▶ [What is expected]: From the records below, copy every line that contains the word "Olro".

*** Entries provided Section Begins ***

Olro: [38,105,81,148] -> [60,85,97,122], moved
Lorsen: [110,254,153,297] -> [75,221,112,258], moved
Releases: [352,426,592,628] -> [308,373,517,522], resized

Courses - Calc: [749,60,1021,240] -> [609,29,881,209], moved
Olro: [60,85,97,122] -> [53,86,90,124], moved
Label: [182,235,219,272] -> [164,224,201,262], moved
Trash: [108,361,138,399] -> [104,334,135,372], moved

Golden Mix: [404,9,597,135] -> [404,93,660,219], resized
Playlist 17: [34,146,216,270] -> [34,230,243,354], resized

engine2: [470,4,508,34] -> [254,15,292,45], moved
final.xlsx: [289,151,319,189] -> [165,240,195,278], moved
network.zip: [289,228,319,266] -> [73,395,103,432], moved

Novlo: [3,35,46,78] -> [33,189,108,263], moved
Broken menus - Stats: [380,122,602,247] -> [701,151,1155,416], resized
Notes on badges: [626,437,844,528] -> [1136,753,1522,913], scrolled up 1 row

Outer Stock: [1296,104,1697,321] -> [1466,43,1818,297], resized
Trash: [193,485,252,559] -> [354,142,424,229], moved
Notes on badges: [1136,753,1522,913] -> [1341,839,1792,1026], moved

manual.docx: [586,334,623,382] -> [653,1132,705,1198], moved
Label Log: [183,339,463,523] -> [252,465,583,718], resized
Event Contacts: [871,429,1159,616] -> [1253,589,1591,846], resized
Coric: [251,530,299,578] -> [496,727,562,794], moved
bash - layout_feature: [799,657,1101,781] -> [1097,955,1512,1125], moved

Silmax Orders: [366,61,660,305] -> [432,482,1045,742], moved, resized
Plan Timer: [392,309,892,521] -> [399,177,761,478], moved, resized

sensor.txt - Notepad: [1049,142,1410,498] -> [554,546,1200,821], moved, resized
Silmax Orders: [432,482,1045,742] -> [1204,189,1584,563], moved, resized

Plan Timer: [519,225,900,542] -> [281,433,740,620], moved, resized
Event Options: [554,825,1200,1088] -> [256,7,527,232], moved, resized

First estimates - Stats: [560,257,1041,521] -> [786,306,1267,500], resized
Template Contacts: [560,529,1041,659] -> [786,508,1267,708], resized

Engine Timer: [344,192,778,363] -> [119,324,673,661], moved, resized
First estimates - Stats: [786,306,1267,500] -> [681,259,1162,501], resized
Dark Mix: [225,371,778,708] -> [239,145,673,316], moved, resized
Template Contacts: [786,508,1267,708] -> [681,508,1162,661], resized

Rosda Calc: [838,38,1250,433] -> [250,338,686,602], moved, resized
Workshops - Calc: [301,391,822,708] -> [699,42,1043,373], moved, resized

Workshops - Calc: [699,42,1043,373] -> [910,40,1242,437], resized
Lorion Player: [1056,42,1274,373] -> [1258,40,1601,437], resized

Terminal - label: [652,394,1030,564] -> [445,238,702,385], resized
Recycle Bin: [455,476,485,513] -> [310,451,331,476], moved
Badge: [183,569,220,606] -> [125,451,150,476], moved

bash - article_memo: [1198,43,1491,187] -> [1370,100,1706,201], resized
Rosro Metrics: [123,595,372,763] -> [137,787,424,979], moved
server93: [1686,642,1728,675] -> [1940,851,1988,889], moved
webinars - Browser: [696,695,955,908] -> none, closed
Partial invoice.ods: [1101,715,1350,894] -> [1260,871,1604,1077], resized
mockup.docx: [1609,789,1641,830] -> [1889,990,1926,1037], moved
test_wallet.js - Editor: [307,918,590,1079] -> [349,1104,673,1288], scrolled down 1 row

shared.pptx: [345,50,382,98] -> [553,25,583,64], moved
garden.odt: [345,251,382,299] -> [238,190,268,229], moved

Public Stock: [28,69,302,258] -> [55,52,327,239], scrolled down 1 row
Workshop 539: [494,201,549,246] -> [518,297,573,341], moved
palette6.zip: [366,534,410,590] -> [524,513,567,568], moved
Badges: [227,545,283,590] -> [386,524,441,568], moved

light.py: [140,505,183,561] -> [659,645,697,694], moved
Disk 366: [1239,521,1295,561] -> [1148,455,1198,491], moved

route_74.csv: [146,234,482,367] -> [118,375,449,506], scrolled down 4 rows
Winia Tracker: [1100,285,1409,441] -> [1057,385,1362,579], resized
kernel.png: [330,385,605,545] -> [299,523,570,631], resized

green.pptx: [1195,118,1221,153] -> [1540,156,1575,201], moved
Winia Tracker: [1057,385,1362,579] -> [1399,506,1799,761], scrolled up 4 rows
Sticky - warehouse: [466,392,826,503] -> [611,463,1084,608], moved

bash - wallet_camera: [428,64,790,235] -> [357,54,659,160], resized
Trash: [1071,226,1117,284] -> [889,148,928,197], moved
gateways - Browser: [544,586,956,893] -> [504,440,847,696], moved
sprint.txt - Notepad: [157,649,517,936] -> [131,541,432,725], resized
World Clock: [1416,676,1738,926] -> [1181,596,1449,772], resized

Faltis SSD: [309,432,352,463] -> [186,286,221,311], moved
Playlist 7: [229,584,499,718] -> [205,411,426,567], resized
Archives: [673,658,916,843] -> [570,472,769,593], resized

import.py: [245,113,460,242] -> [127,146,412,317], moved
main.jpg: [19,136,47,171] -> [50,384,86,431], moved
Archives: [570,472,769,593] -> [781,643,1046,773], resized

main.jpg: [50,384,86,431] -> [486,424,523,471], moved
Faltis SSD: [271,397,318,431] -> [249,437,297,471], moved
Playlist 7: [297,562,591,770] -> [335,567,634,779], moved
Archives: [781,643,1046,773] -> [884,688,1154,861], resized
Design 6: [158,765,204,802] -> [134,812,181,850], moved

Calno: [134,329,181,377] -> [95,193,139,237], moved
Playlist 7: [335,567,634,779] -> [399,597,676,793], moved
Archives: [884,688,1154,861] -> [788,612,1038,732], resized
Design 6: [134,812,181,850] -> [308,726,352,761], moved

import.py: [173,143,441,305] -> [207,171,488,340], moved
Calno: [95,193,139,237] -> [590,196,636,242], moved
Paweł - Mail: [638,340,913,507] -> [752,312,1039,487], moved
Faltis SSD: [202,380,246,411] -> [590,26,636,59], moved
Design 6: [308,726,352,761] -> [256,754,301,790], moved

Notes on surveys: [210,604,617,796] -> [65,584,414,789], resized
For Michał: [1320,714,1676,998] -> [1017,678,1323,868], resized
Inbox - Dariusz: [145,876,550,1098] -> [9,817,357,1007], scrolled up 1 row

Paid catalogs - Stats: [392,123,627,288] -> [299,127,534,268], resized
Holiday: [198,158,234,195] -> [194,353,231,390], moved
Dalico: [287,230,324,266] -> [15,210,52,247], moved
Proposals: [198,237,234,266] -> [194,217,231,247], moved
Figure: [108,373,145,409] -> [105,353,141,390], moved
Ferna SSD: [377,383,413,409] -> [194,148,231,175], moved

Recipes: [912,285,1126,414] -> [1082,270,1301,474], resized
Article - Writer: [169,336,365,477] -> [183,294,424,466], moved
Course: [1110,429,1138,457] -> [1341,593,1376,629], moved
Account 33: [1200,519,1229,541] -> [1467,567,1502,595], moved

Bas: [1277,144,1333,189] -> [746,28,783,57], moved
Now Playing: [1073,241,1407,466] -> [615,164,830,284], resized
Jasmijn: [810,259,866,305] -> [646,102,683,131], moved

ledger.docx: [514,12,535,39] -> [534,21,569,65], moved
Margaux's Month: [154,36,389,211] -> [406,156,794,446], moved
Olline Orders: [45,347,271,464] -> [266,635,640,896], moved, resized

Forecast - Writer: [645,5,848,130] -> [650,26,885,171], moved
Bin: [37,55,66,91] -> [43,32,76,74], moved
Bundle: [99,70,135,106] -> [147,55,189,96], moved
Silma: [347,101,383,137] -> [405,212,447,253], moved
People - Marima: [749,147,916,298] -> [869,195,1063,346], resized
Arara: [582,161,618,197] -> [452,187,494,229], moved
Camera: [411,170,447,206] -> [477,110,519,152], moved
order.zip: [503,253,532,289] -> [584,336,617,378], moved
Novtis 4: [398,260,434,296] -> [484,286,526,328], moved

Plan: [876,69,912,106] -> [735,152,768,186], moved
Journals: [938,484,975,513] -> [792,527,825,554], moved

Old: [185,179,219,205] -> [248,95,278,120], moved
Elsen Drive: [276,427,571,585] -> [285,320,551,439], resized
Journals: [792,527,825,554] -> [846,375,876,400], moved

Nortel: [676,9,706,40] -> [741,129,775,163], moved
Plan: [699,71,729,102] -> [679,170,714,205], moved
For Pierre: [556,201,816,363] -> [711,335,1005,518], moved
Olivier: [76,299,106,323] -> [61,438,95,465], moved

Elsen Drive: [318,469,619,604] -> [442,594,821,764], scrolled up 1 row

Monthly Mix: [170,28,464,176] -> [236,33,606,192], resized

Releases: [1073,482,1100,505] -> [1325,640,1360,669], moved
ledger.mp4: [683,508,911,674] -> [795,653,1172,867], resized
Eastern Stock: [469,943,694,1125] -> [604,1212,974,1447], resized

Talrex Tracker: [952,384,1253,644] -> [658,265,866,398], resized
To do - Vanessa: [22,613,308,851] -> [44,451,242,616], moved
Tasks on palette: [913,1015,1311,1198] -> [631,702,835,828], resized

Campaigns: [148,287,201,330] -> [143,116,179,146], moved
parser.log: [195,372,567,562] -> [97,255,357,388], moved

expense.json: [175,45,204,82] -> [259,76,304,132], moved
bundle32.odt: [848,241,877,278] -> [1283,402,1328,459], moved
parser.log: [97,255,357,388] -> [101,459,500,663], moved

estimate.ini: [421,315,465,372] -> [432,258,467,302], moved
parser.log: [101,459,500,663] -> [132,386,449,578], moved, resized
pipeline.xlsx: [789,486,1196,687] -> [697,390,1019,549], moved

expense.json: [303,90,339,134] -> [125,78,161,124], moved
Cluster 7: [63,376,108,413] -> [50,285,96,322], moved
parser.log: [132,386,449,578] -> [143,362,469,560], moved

*** Entries provided Section Ends ***

▶ [Response area]:
Olro: [38,105,81,148] -> [60,85,97,122], moved
Olro: [60,85,97,122] -> [53,86,90,124], moved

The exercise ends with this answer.